- _Activity_:
Filter the data below for the string "moved" and copy each matching line.

- _Data in this exercise_:
- Opening Delimiter -

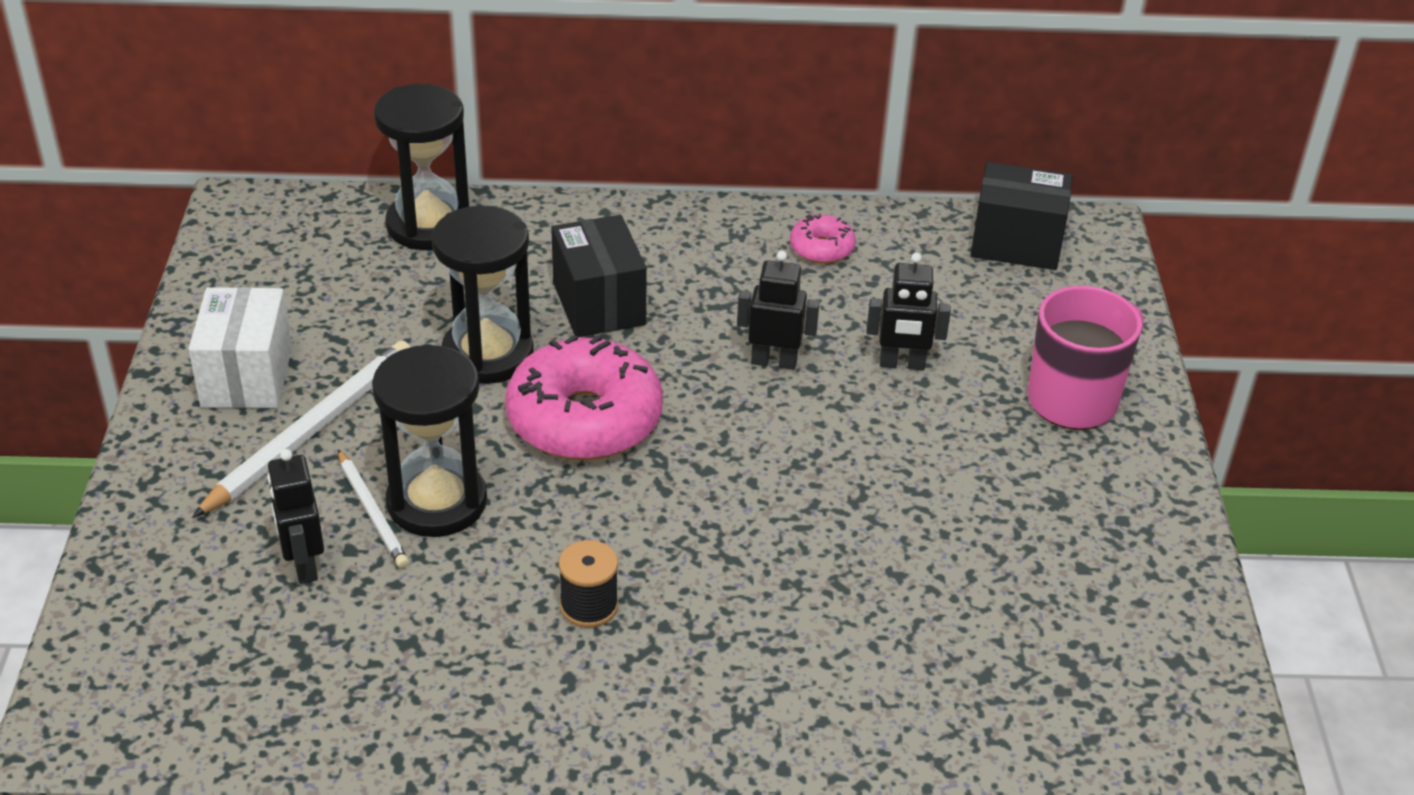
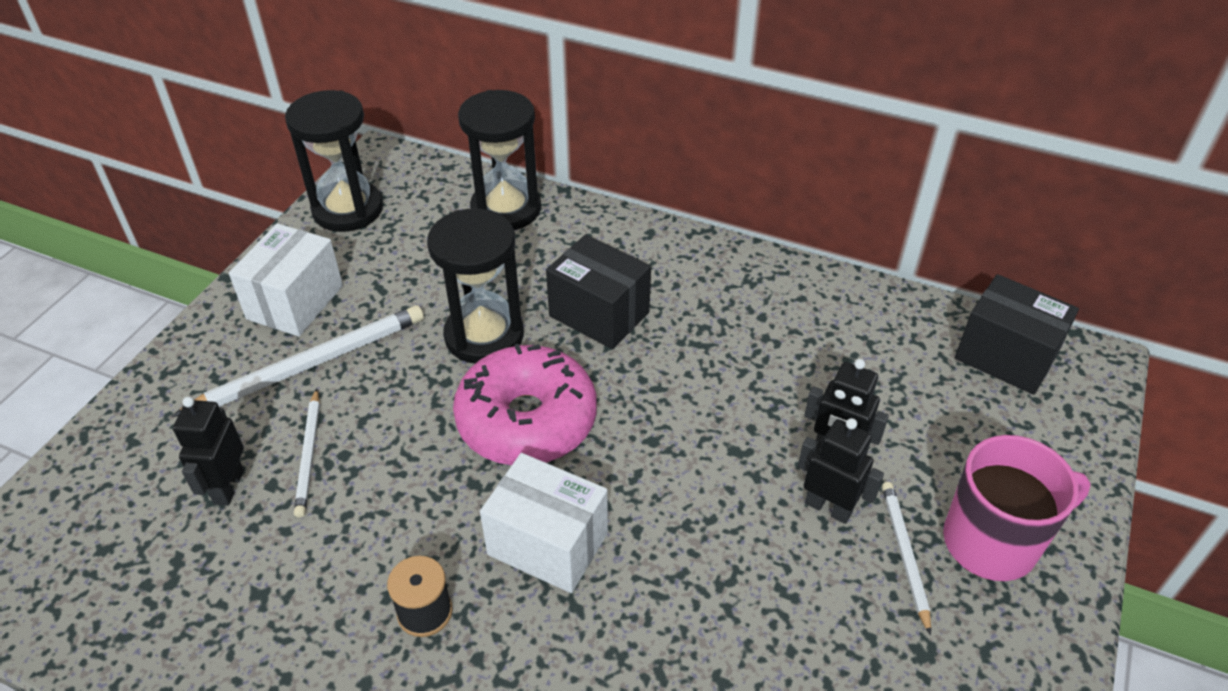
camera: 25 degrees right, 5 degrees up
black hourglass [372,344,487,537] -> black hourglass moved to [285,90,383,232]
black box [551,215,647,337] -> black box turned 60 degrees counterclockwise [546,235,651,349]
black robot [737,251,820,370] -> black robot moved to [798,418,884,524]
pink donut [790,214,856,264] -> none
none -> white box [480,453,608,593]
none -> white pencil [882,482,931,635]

- Closing Delimiter -
- Opening Delimiter -

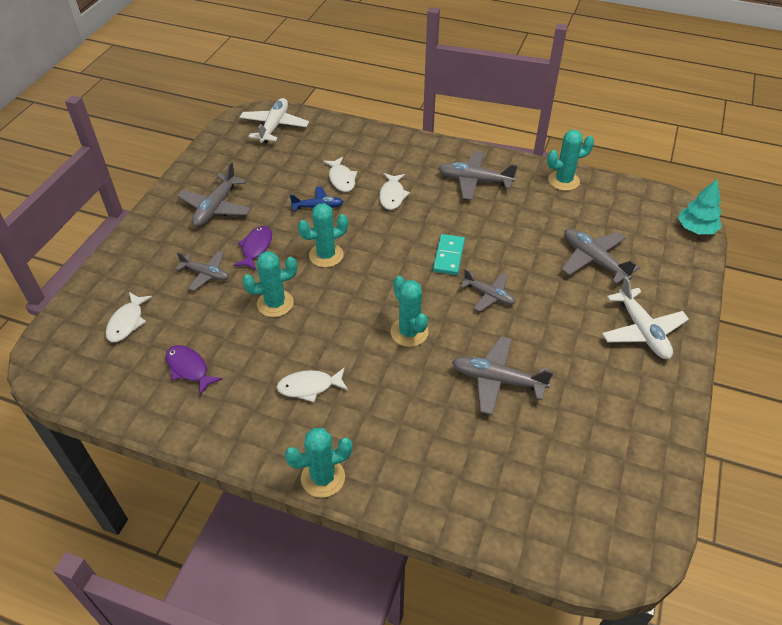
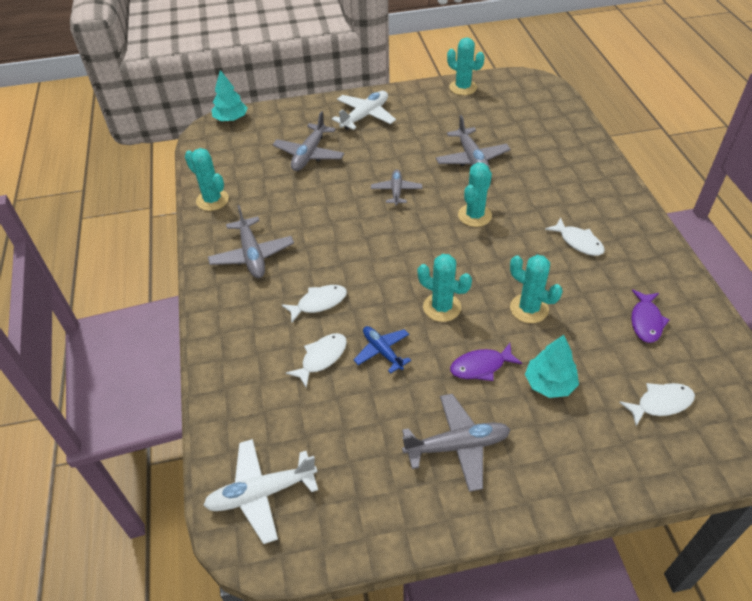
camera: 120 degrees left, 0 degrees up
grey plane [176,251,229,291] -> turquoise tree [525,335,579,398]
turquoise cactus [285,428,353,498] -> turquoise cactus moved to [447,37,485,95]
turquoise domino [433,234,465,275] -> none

- Closing Delimiter -

- _Finished exercise_:
black hourglass [372,344,487,537] -> black hourglass moved to [285,90,383,232]
black robot [737,251,820,370] -> black robot moved to [798,418,884,524]
turquoise cactus [285,428,353,498] -> turquoise cactus moved to [447,37,485,95]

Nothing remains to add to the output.